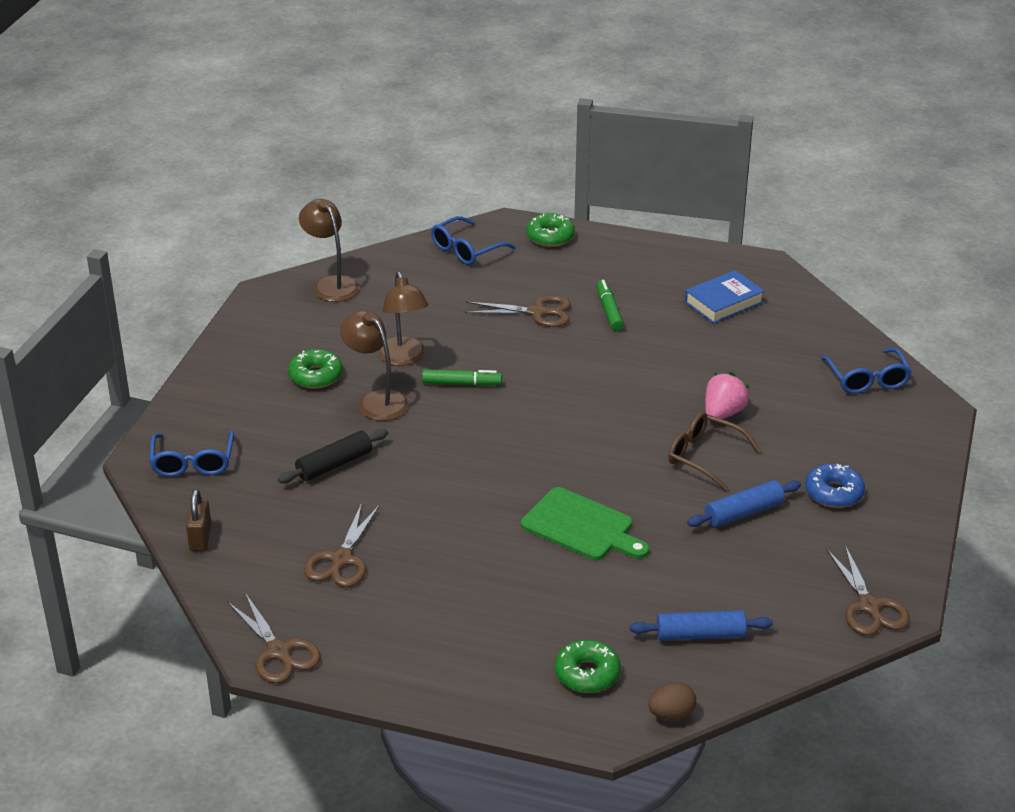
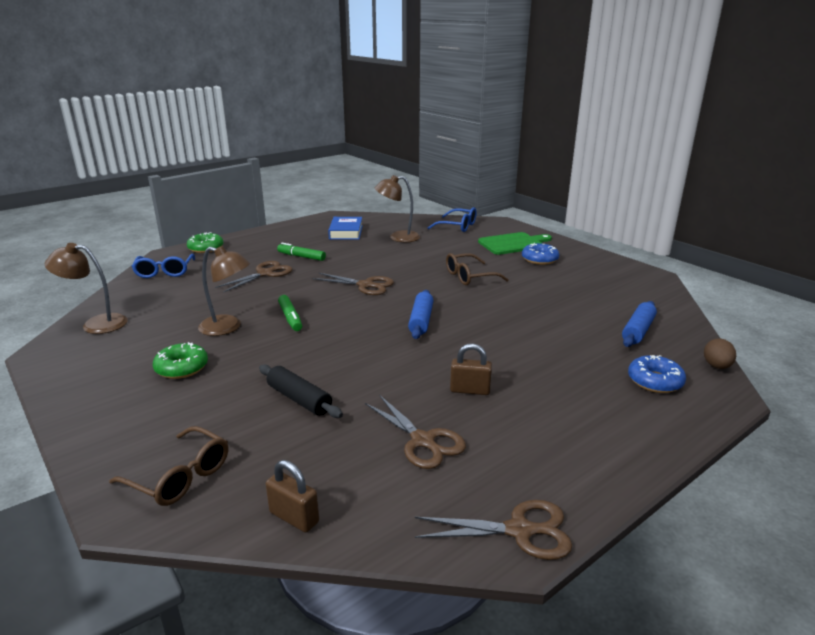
camera: 55 degrees left, 10 degrees down
(193, 462) = (180, 476): blue glasses -> brown glasses
(334, 465) = (299, 399): black rolling pin -> black rolling pin turned 45 degrees counterclockwise
(376, 401) = (254, 354): brown lamp -> brown lamp (398, 237)
(445, 555) = (470, 390): none -> brown padlock
(462, 383) = (290, 318): green marker -> green marker turned 120 degrees clockwise
(581, 527) = (493, 330): green cutting board -> green cutting board (513, 244)
(587, 674) = (655, 381): green donut -> blue donut
(723, 413) = (438, 261): pink strawberry -> none
(743, 512) = (532, 283): blue rolling pin -> blue rolling pin (421, 321)
(869, 606) = (644, 281): brown scissors -> brown scissors (365, 285)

*What you should do*
With all pictures left out, please transcribe exactly the lines from the start of the material through the line with "(581, 527) = (493, 330): green".

*Written reply*
camera: 55 degrees left, 10 degrees down
(193, 462) = (180, 476): blue glasses -> brown glasses
(334, 465) = (299, 399): black rolling pin -> black rolling pin turned 45 degrees counterclockwise
(376, 401) = (254, 354): brown lamp -> brown lamp (398, 237)
(445, 555) = (470, 390): none -> brown padlock
(462, 383) = (290, 318): green marker -> green marker turned 120 degrees clockwise
(581, 527) = (493, 330): green cutting board -> green cutting board (513, 244)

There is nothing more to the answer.